What needs to be done: Leaving out all pictures, return exactly the lines from the one that contains "[(517,98),(486,79),(469,108),(499,127),(517,98)]" through the end of the data below.

Records shown below:

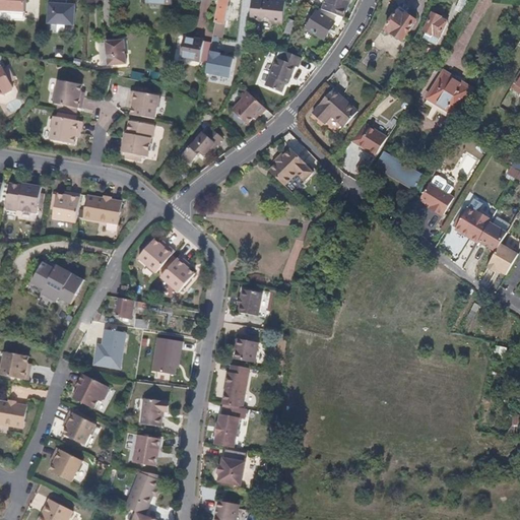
[(26,0),(1,0),(1,13),(26,14),(26,0)]
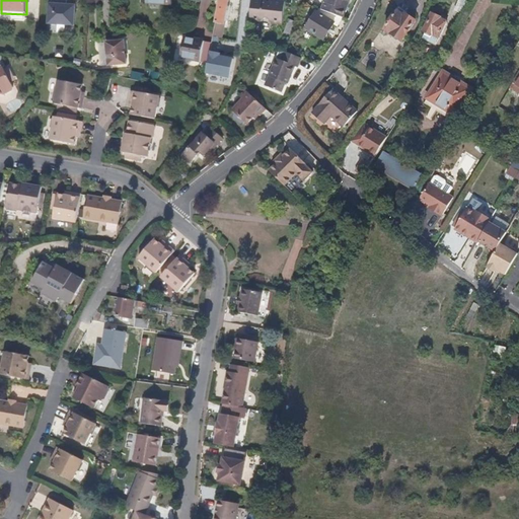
[(229,0),(219,0),(215,23),(224,24),(229,0)]
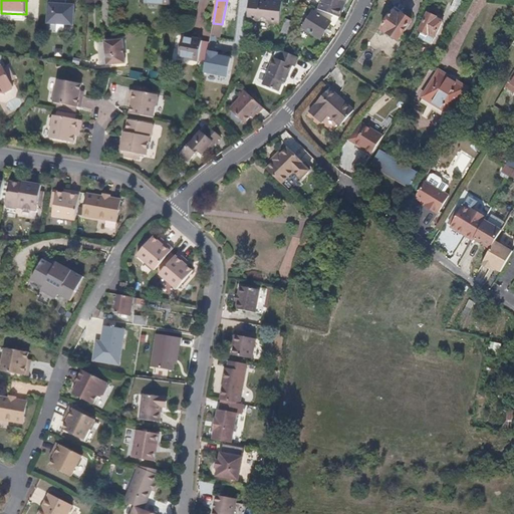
[(323,0),(319,10),(339,18),(345,0),(323,0)]
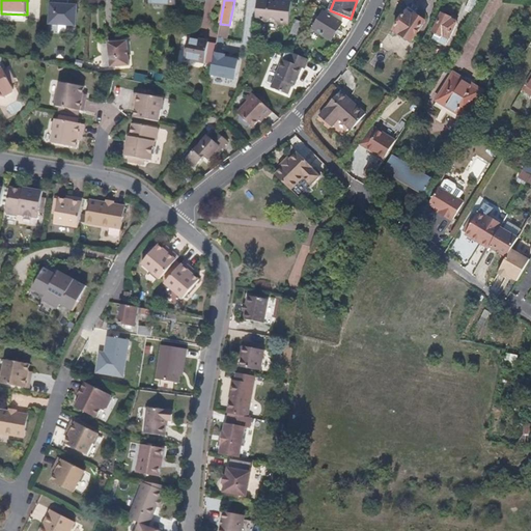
[(472,15),(480,0),(469,0),(464,10),(472,15)]
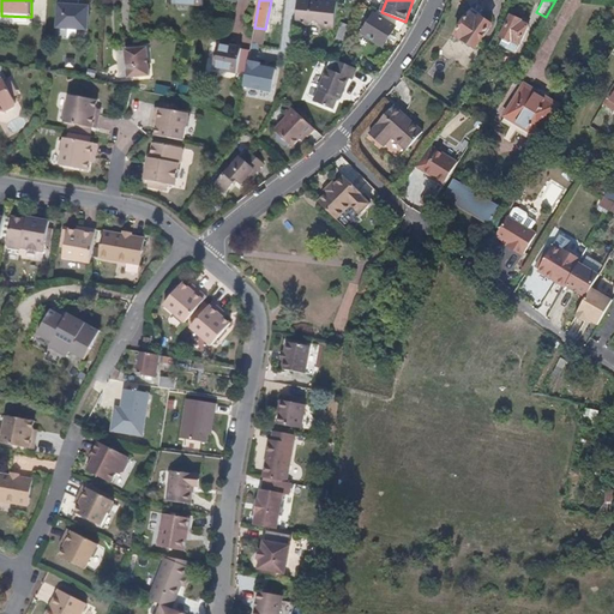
[(313,2),(296,1),(294,28),(308,29),(312,25),(315,25),(320,30),(333,31),(336,5),(319,4),(317,6),(313,2)]
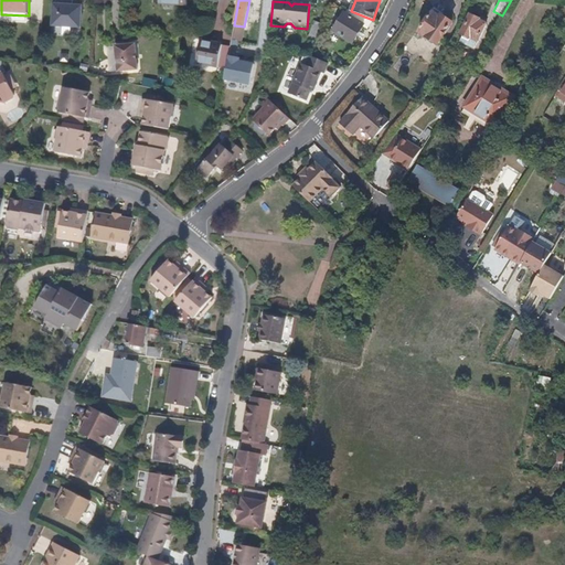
[(66,6),(55,4),(53,27),(82,29),(83,7),(72,6),(66,6)]
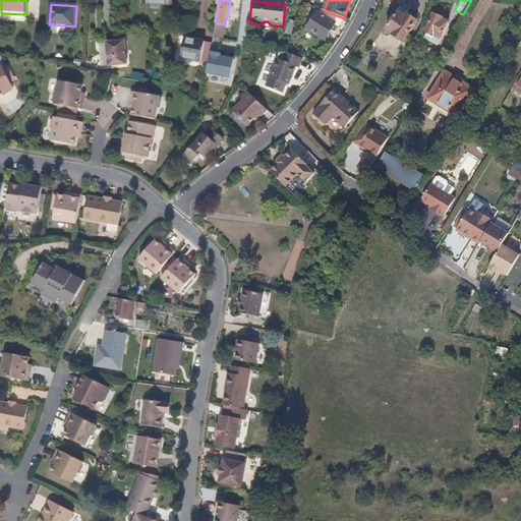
[(324,10),(319,8),(305,27),(325,40),(335,24),(339,26),(344,18),(324,10)]
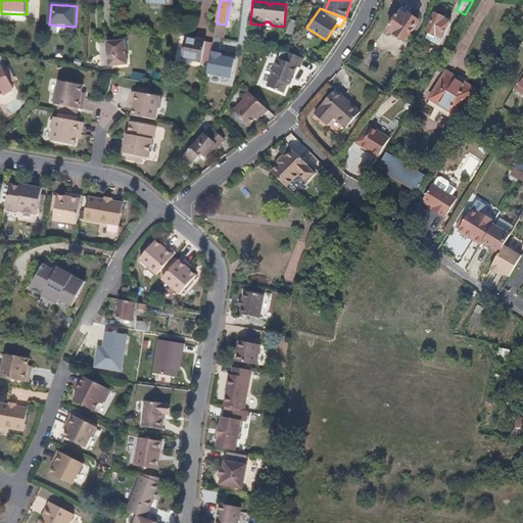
[(412,14),(403,9),(389,30),(406,42),(419,24),(410,17),(412,14)]
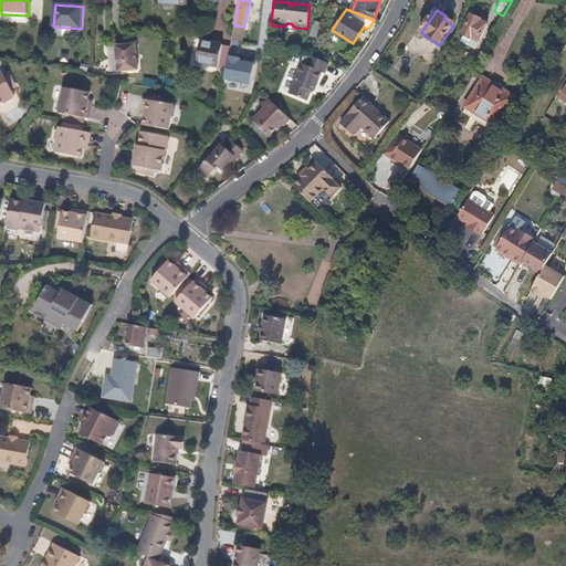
[(471,13),(461,33),(462,33),(461,34),(462,37),(468,39),(470,39),(470,38),(479,41),(488,22),(480,19),(481,18),(471,13)]
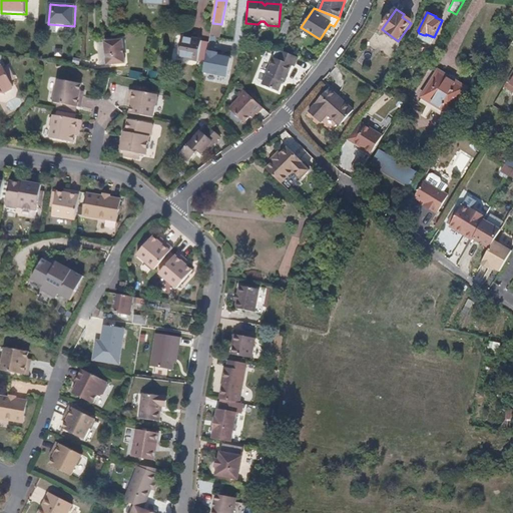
[(221,24),(212,23),(212,25),(209,39),(218,41),(221,24)]
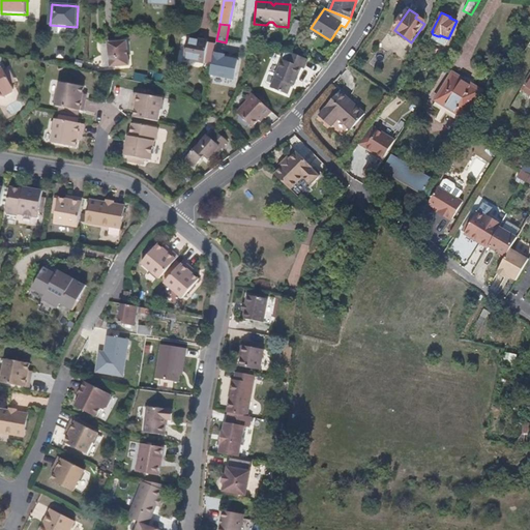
[(438,36),(433,34),(430,38),(444,46),(448,38),(440,35),(440,36),(438,36)]
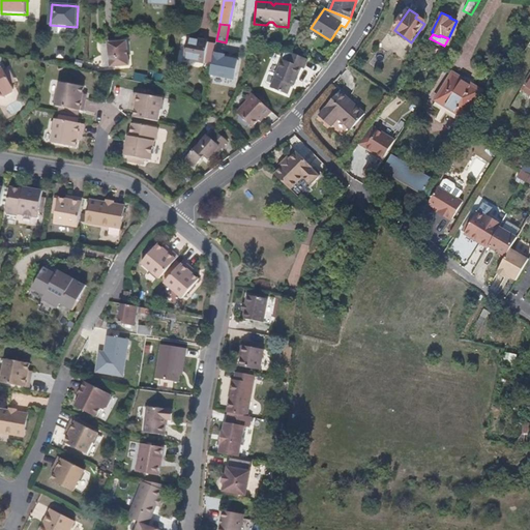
[(216,43),(186,37),(182,60),(211,65),(209,75),(234,80),(238,61),(225,58),(226,55),(214,53),(216,43)]
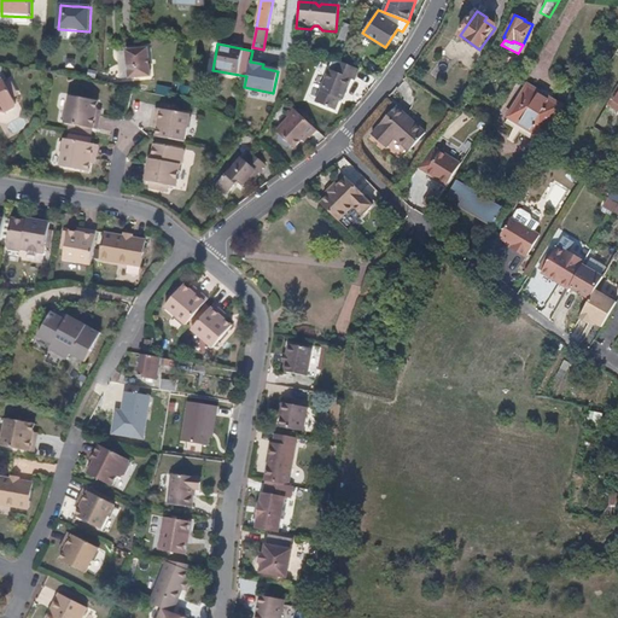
[(128,79),(150,76),(147,48),(126,51),(128,79)]
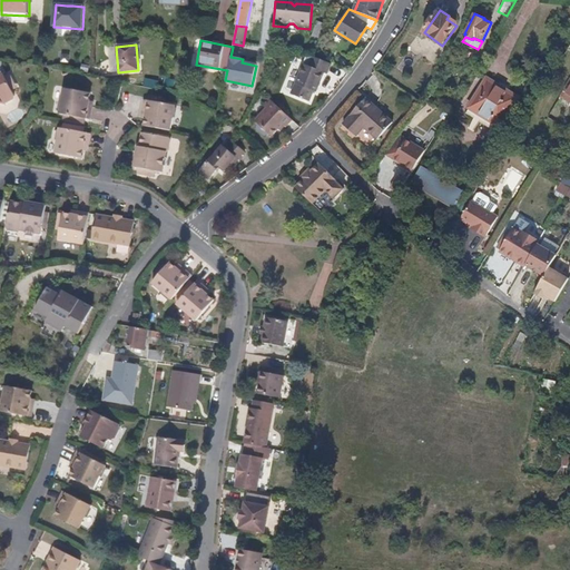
[(312,55),(307,65),(304,62),(291,94),(308,101),(313,91),(316,91),(324,71),(327,72),(331,64),(312,55)]
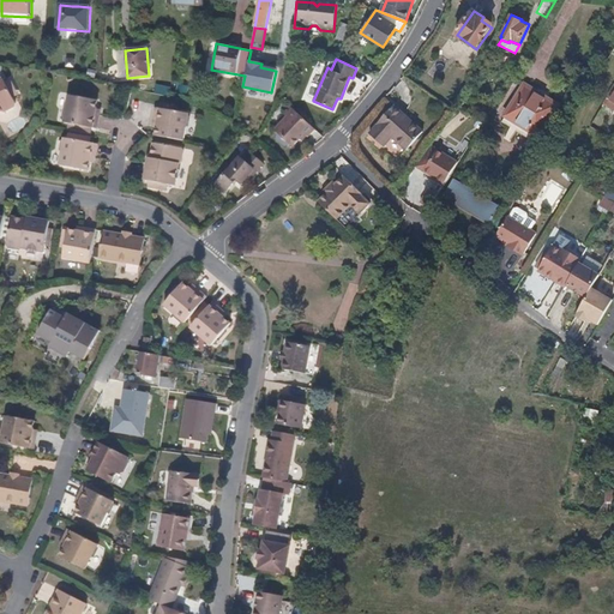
[(0,115),(6,113),(8,113),(18,108),(19,104),(16,97),(13,92),(18,90),(13,80),(8,84),(6,79),(0,83),(0,115)]
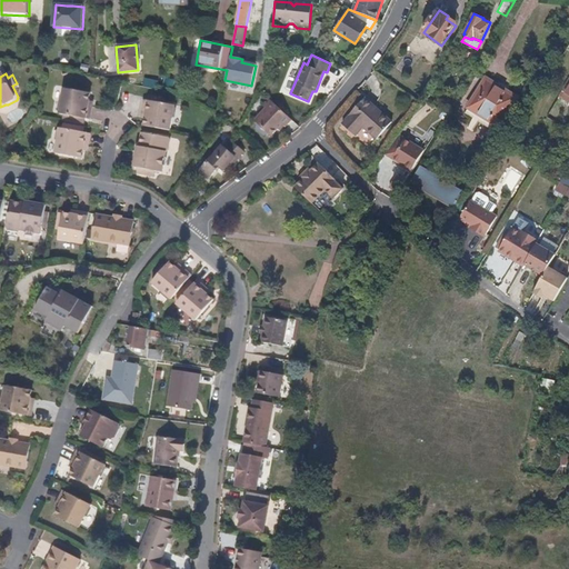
[(517,98),(486,79),(469,108),(499,127),(517,98)]
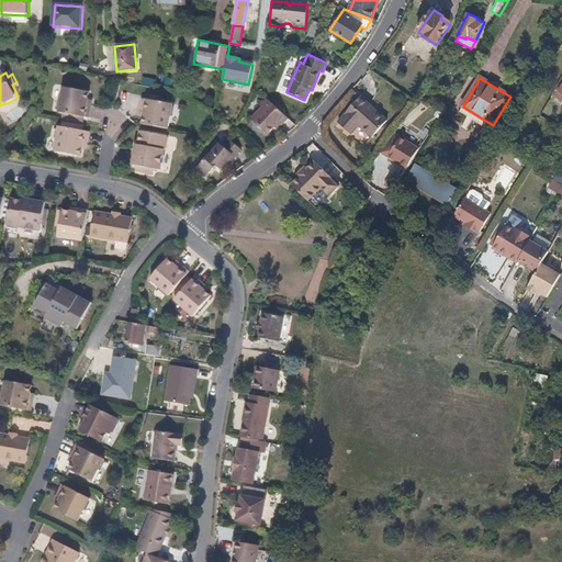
[(93,119),(96,105),(91,104),(91,100),(92,93),(66,89),(63,114),(93,119)]
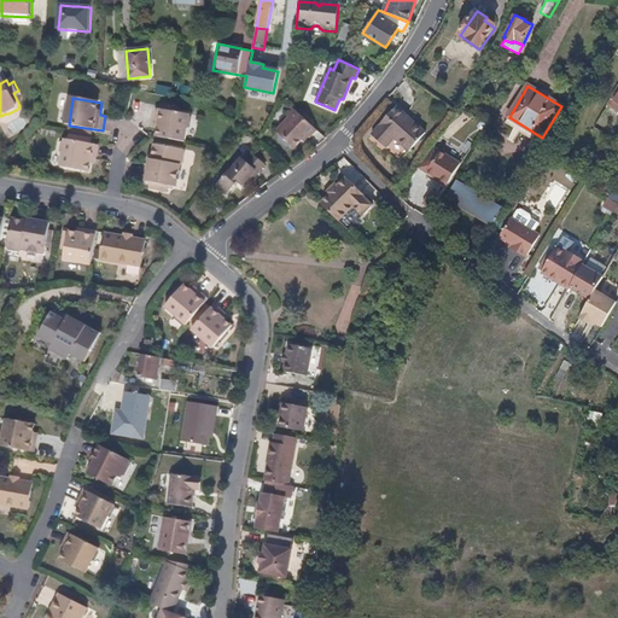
[(158,138),(187,143),(193,115),(180,112),(174,111),(175,106),(165,105),(164,110),(158,109),(156,123),(161,124),(159,129),(158,138)]
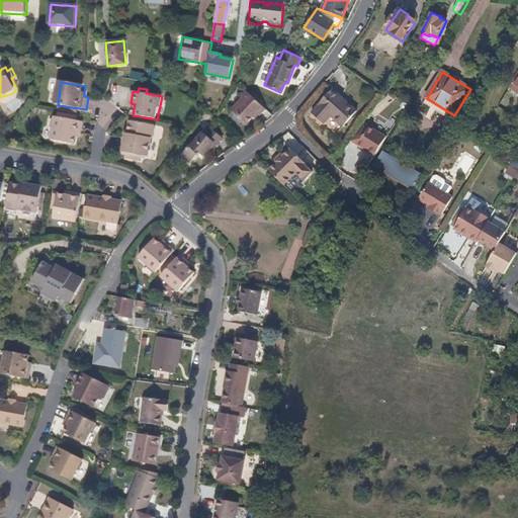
[(355,111),(329,89),(316,105),(318,106),(311,114),(322,124),(329,116),(342,127),(355,111)]
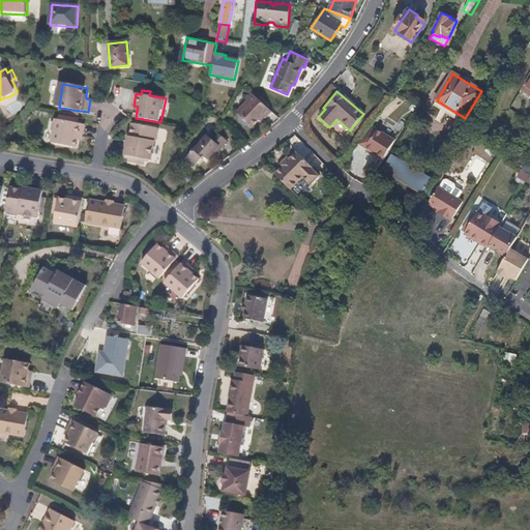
[(265,116),(270,111),(252,93),(235,112),(251,126),(257,119),(262,114),(264,116),(265,116)]
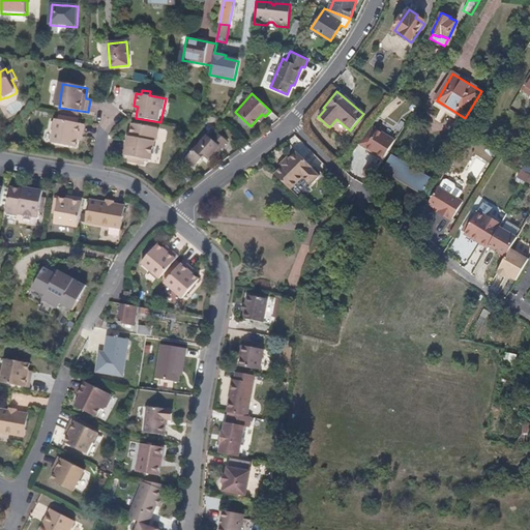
[(81,138),(86,139),(88,126),(59,120),(55,144),(80,149),(80,143),(81,138)]
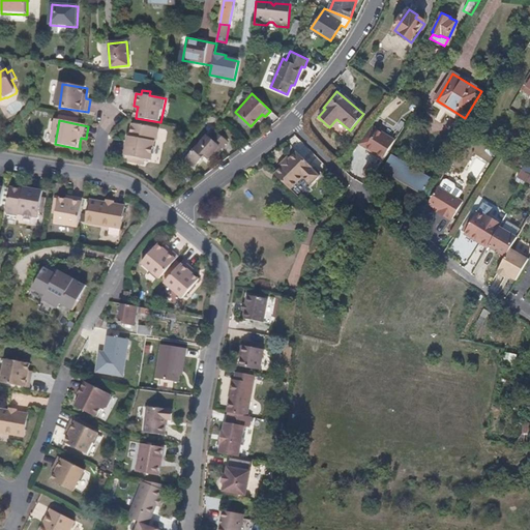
[(158,127),(135,124),(133,137),(130,137),(127,156),(135,157),(134,163),(143,164),(144,158),(153,160),(156,142),(159,140),(160,130),(158,127)]
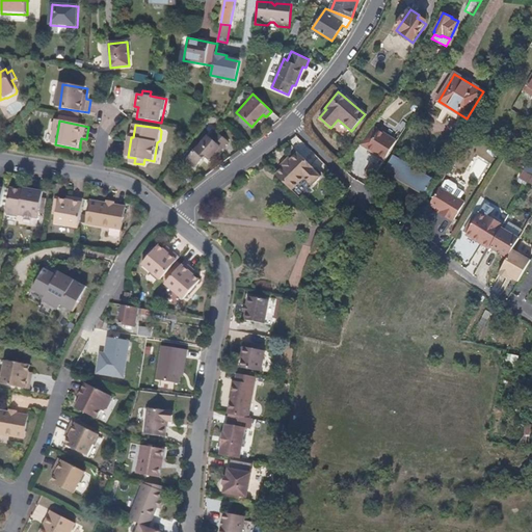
[(360,143),(383,160),(395,142),(395,141),(373,126),(371,128),(360,143)]
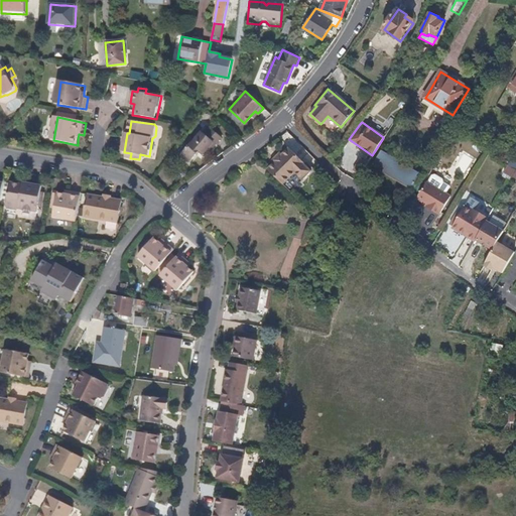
[(213,143),(215,145),(220,138),(209,129),(204,135),(201,133),(180,156),(187,163),(197,153),(201,156),(207,150),(213,143)]
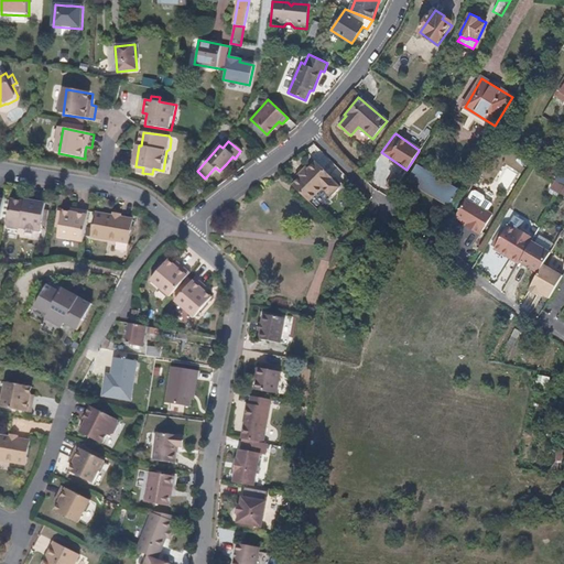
[(296,180),(289,187),(305,204),(317,191),(326,198),(336,188),(327,181),(328,180),(312,163),(304,172),(296,180)]
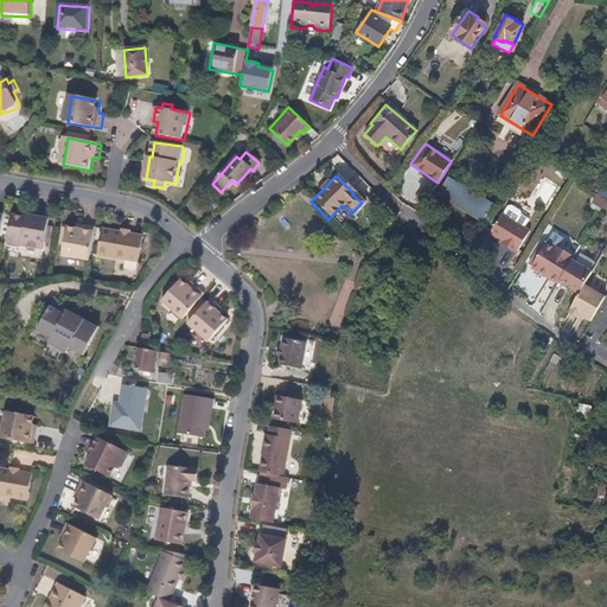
[(492,205),(448,178),(436,198),(479,227),(492,205)]
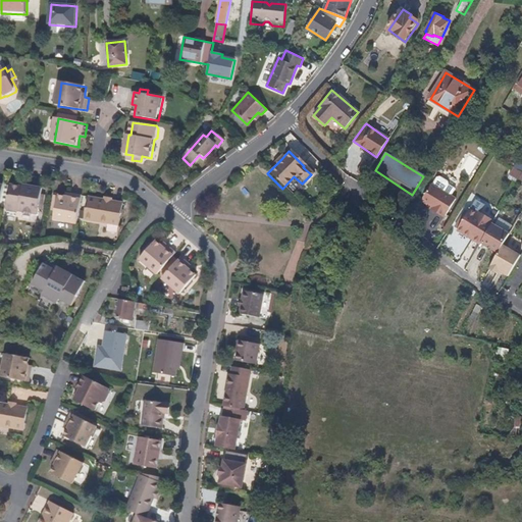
[(271,164),(274,166),(281,159),(279,156),(271,164)]
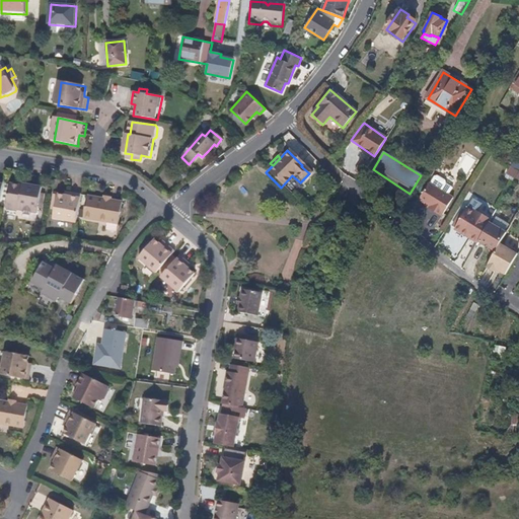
[(353,171),(360,177),(369,164),(362,159),(353,171)]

End of Records shown.

Output for this exercise:
[(517,98),(486,79),(469,108),(499,127),(517,98)]
[(93,119),(96,105),(91,104),(91,100),(92,93),(66,89),(63,114),(93,119)]
[(158,138),(187,143),(193,115),(180,112),(174,111),(175,106),(165,105),(164,110),(158,109),(156,123),(161,124),(159,129),(158,138)]
[(355,111),(329,89),(316,105),(318,106),(311,114),(322,124),(329,116),(342,127),(355,111)]
[(265,116),(270,111),(252,93),(235,112),(251,126),(257,119),(262,114),(264,116),(265,116)]
[(81,138),(86,139),(88,126),(59,120),(55,144),(80,149),(80,143),(81,138)]
[(158,127),(135,124),(133,137),(130,137),(127,156),(135,157),(134,163),(143,164),(144,158),(153,160),(156,142),(159,140),(160,130),(158,127)]
[(360,143),(383,160),(395,142),(395,141),(373,126),(371,128),(360,143)]
[(213,143),(215,145),(220,138),(209,129),(204,135),(201,133),(180,156),(187,163),(197,153),(201,156),(207,150),(213,143)]
[(296,180),(289,187),(305,204),(317,191),(326,198),(336,188),(327,181),(328,180),(312,163),(304,172),(296,180)]
[(492,205),(448,178),(436,198),(479,227),(492,205)]
[(271,164),(274,166),(281,159),(279,156),(271,164)]
[(353,171),(360,177),(369,164),(362,159),(353,171)]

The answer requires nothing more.